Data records
§
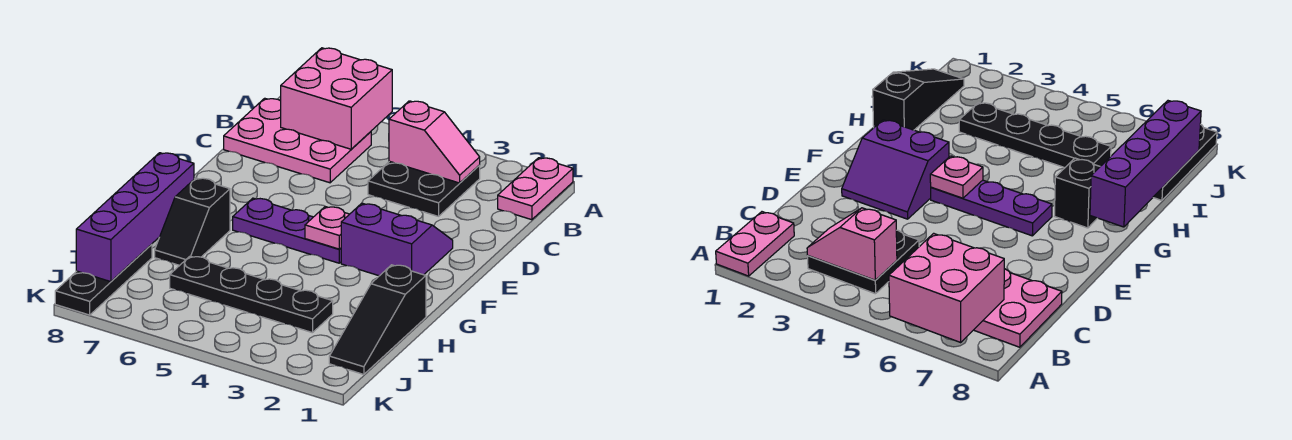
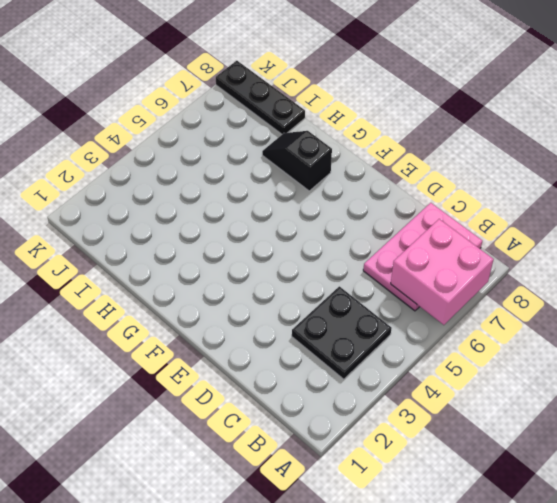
none -> pink plate A1:B1 level 1
none -> purple slope E2:F3 level 1 top F
none -> purple plate F4:F6 level 1

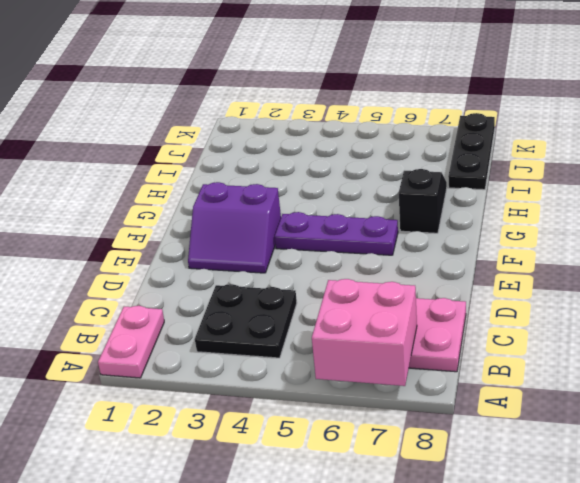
none -> black slope H1:J1 level 1 top H
none -> black plate I3:I6 level 1
none -> pink slope B3:B4 level 2 top 4

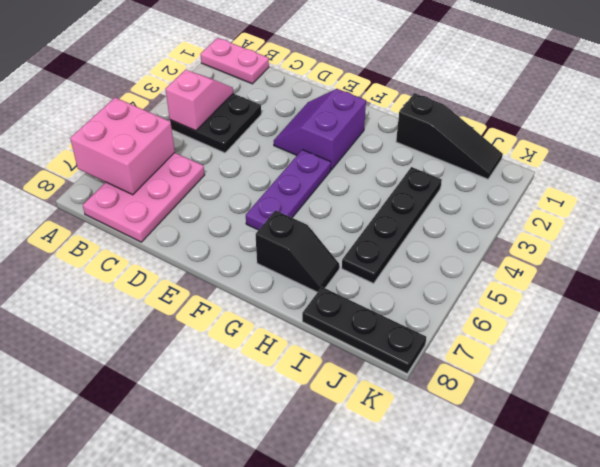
none -> pink plate F4 level 2
none -> purple brick G8:J8 level 2

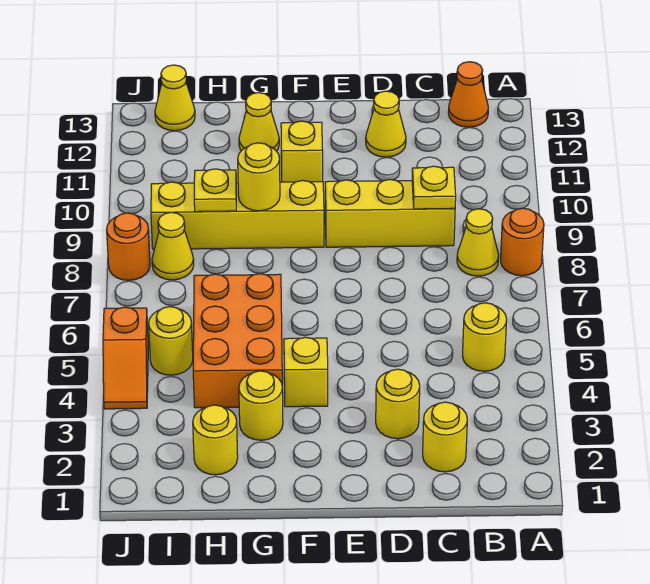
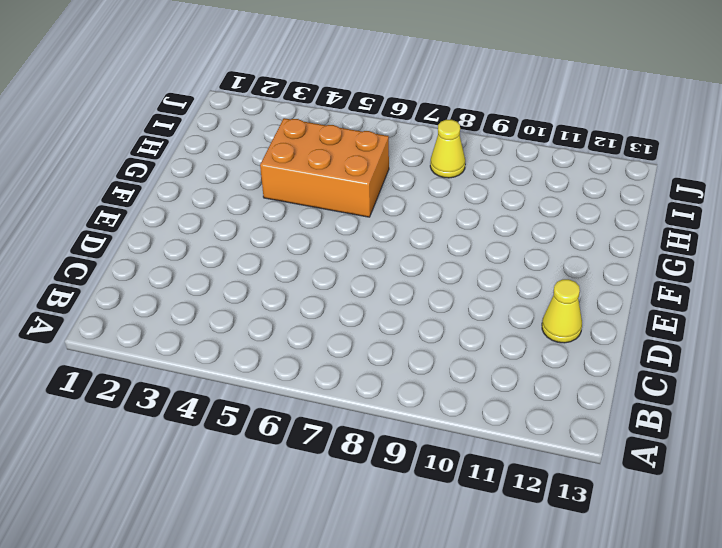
none -> orange round brick A8 level 1
none -> yellow round brick B5 level 1
none -> yellow cone B8 level 1

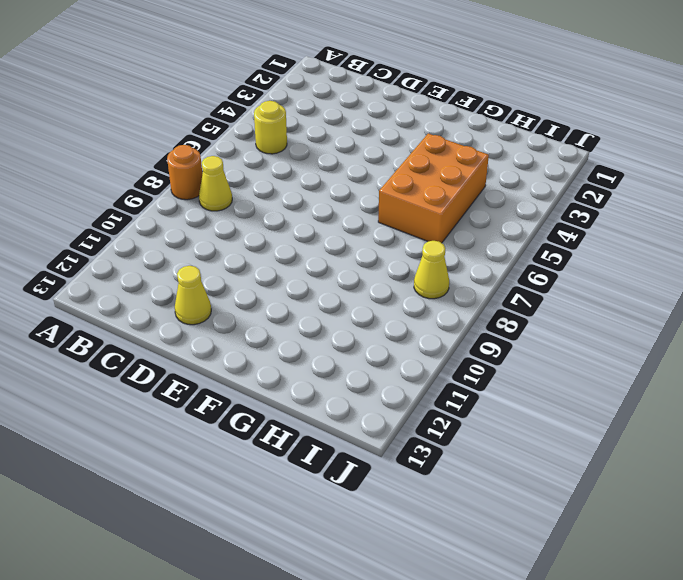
none -> orange cone B13 level 1
none -> yellow round brick C2 level 1
none -> yellow brick C9:E9 level 1

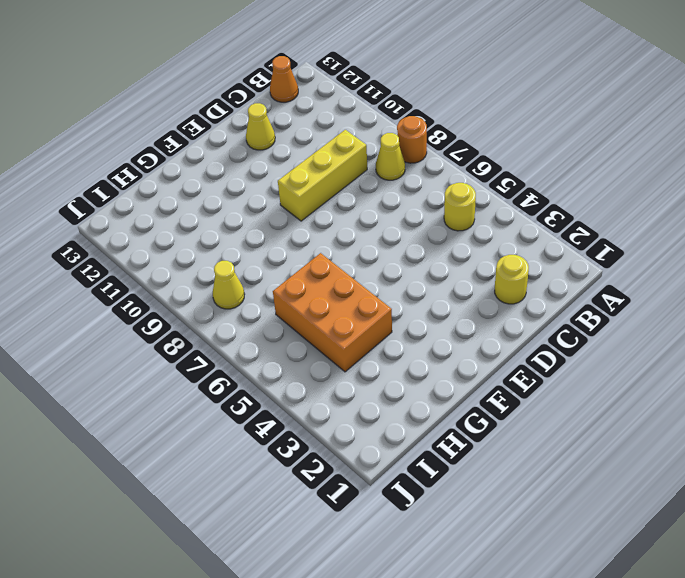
none -> yellow round brick D3 level 1
none -> yellow brick F4 level 1
none -> yellow brick F9:I9 level 1

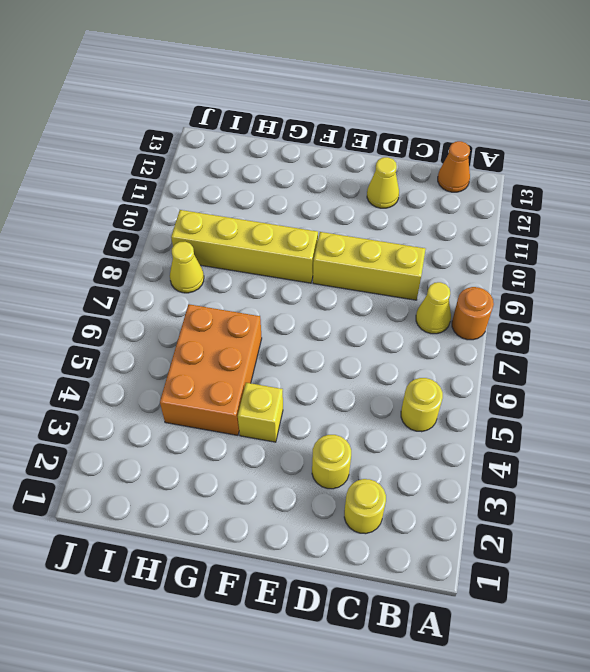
none -> yellow brick F11 level 1
none -> yellow round brick G3 level 1
none -> yellow cone G12 level 1

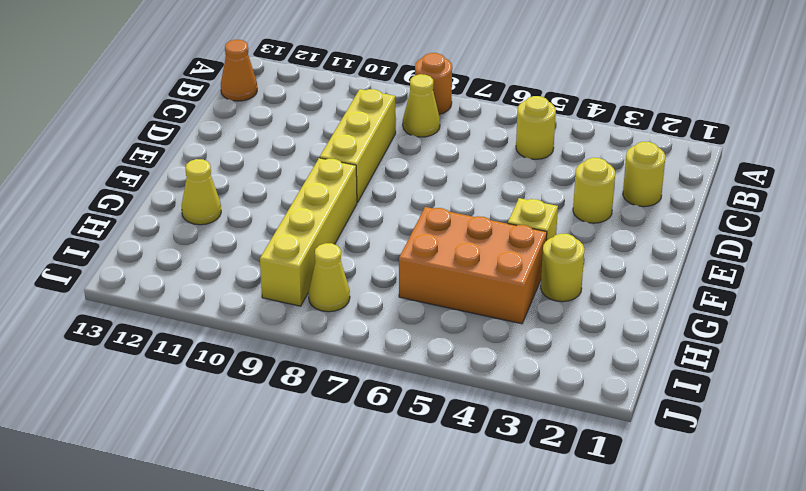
none -> yellow cone D12 level 1
none -> yellow brick F11 level 1
none -> yellow round brick H2 level 1

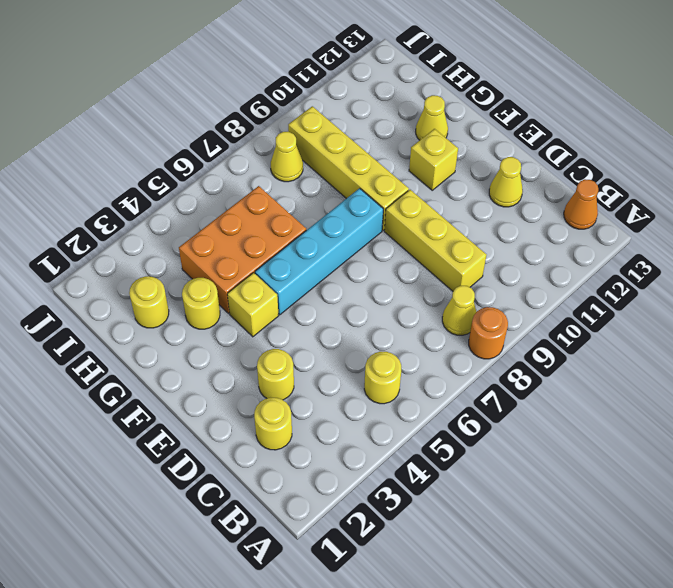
cyan brick F5:F8 level 1 -> none
none -> yellow round brick I5 level 1
none -> yellow cone I13 level 1
none -> orange slope J4:J5 level 1 top 5

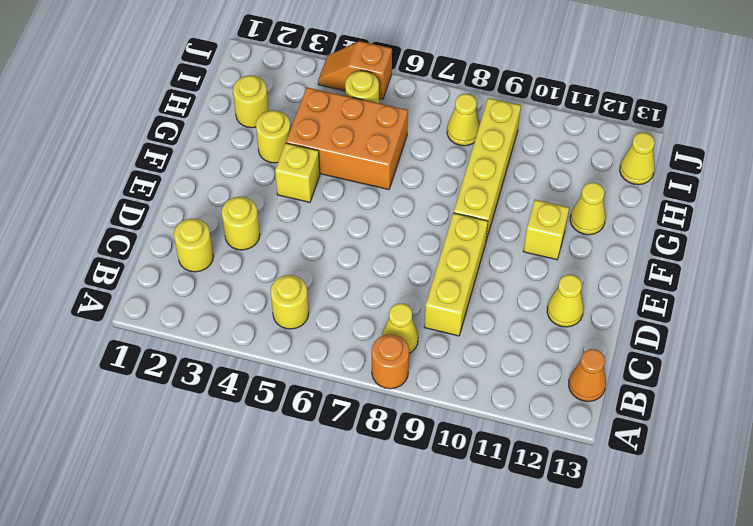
none -> orange round brick J8 level 1
none -> yellow plate C9 level 2
none -> yellow round brick G9 level 2

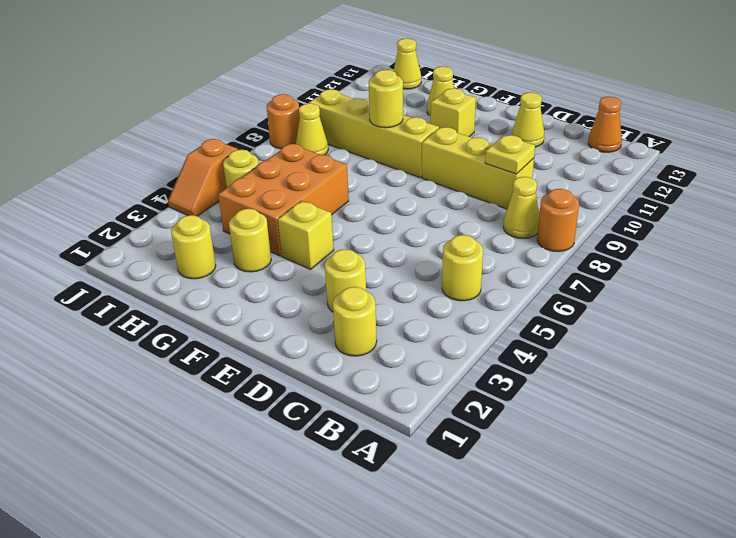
none -> yellow plate H9 level 2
§
» **Assignment**: The entries above are to be copied exactly, with every picture left out.

» **Task solution**:
none -> pink plate A1:B1 level 1
none -> purple slope E2:F3 level 1 top F
none -> purple plate F4:F6 level 1

none -> black slope H1:J1 level 1 top H
none -> black plate I3:I6 level 1
none -> pink slope B3:B4 level 2 top 4

none -> pink plate F4 level 2
none -> purple brick G8:J8 level 2

none -> orange round brick A8 level 1
none -> yellow round brick B5 level 1
none -> yellow cone B8 level 1

none -> orange cone B13 level 1
none -> yellow round brick C2 level 1
none -> yellow brick C9:E9 level 1

none -> yellow round brick D3 level 1
none -> yellow brick F4 level 1
none -> yellow brick F9:I9 level 1

none -> yellow brick F11 level 1
none -> yellow round brick G3 level 1
none -> yellow cone G12 level 1

none -> yellow cone D12 level 1
none -> yellow brick F11 level 1
none -> yellow round brick H2 level 1

cyan brick F5:F8 level 1 -> none
none -> yellow round brick I5 level 1
none -> yellow cone I13 level 1
none -> orange slope J4:J5 level 1 top 5

none -> orange round brick J8 level 1
none -> yellow plate C9 level 2
none -> yellow round brick G9 level 2

none -> yellow plate H9 level 2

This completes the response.